■ Object state change records
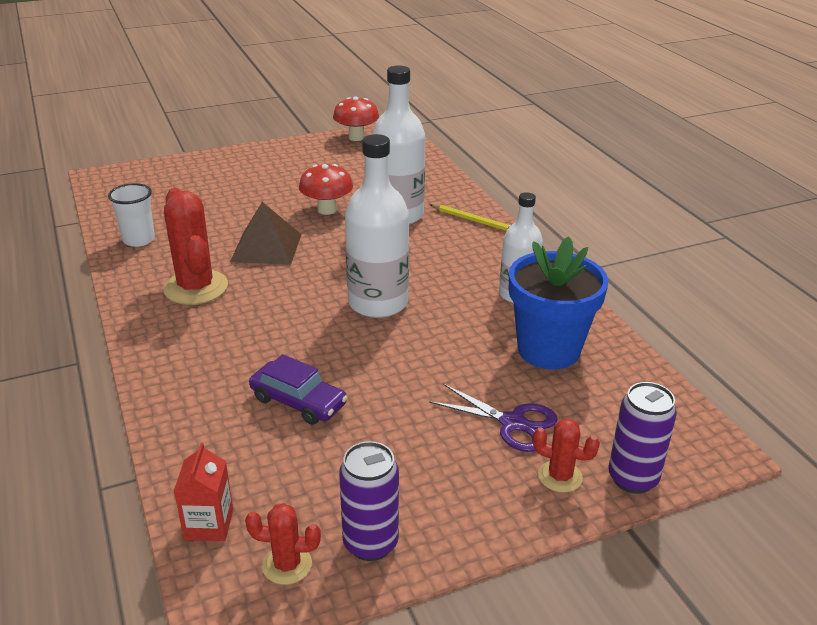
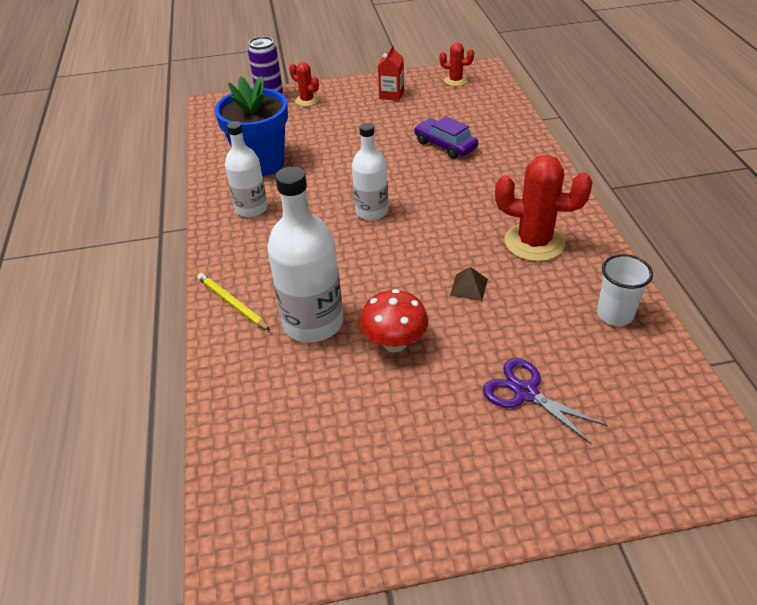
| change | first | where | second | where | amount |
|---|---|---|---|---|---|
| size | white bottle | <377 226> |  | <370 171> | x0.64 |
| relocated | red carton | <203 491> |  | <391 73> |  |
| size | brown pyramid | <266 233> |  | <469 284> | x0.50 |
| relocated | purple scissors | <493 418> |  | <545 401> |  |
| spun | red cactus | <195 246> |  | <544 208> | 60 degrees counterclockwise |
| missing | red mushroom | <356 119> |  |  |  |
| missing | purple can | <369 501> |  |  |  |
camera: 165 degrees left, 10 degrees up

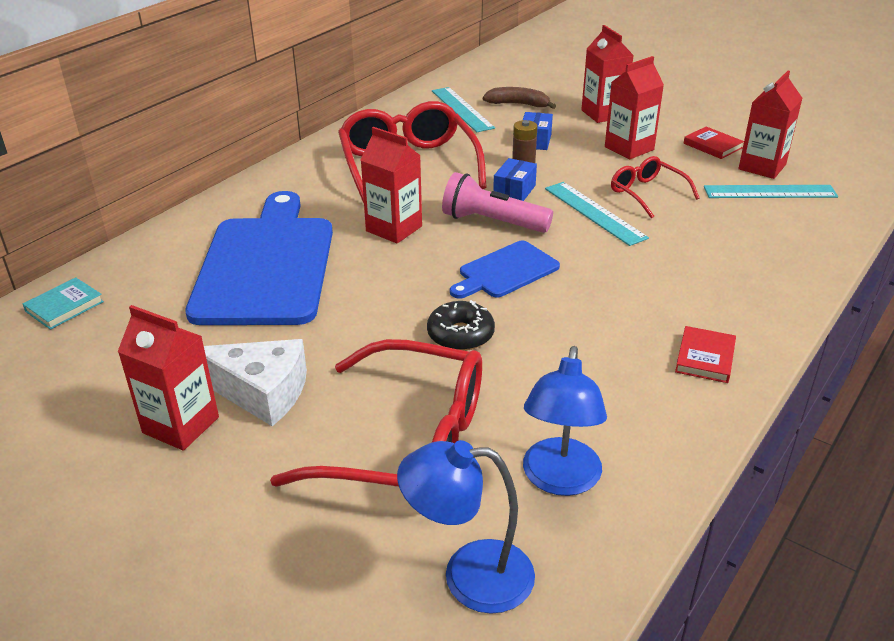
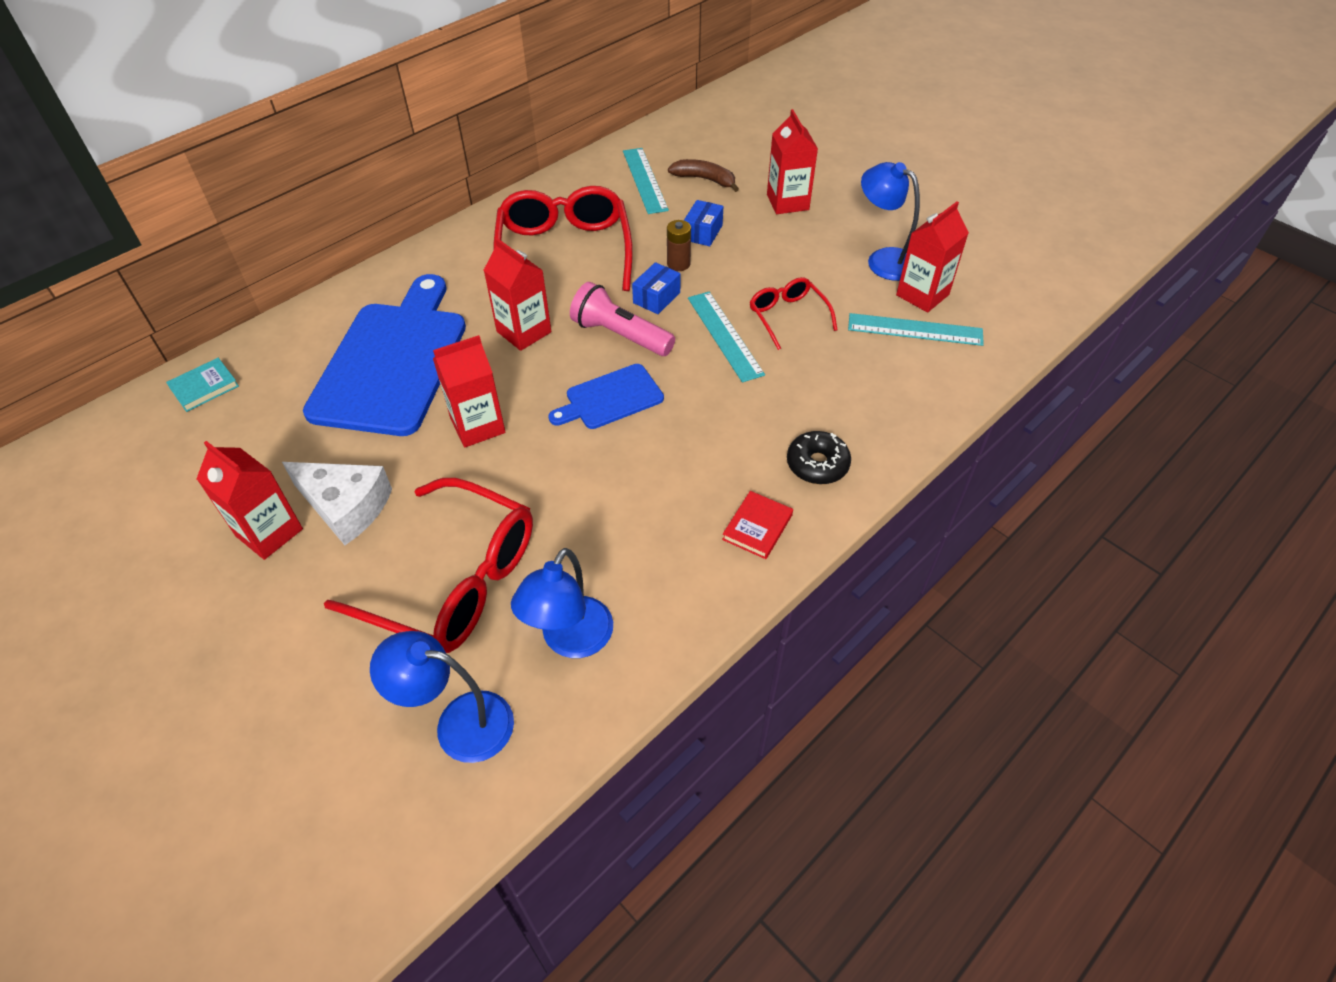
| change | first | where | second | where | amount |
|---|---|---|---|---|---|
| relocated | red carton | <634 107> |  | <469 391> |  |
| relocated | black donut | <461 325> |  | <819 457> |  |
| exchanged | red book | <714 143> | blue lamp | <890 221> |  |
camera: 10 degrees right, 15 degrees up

■ Instructions for the task
Your job is to transcribe the records exactly and in full. Pictures are not part of the copy.

■ Worked solution
| change | first | where | second | where | amount |
|---|---|---|---|---|---|
| size | white bottle | <377 226> |  | <370 171> | x0.64 |
| relocated | red carton | <203 491> |  | <391 73> |  |
| size | brown pyramid | <266 233> |  | <469 284> | x0.50 |
| relocated | purple scissors | <493 418> |  | <545 401> |  |
| spun | red cactus | <195 246> |  | <544 208> | 60 degrees counterclockwise |
| missing | red mushroom | <356 119> |  |  |  |
| missing | purple can | <369 501> |  |  |  |
camera: 165 degrees left, 10 degrees up

| change | first | where | second | where | amount |
|---|---|---|---|---|---|
| relocated | red carton | <634 107> |  | <469 391> |  |
| relocated | black donut | <461 325> |  | <819 457> |  |
| exchanged | red book | <714 143> | blue lamp | <890 221> |  |
camera: 10 degrees right, 15 degrees up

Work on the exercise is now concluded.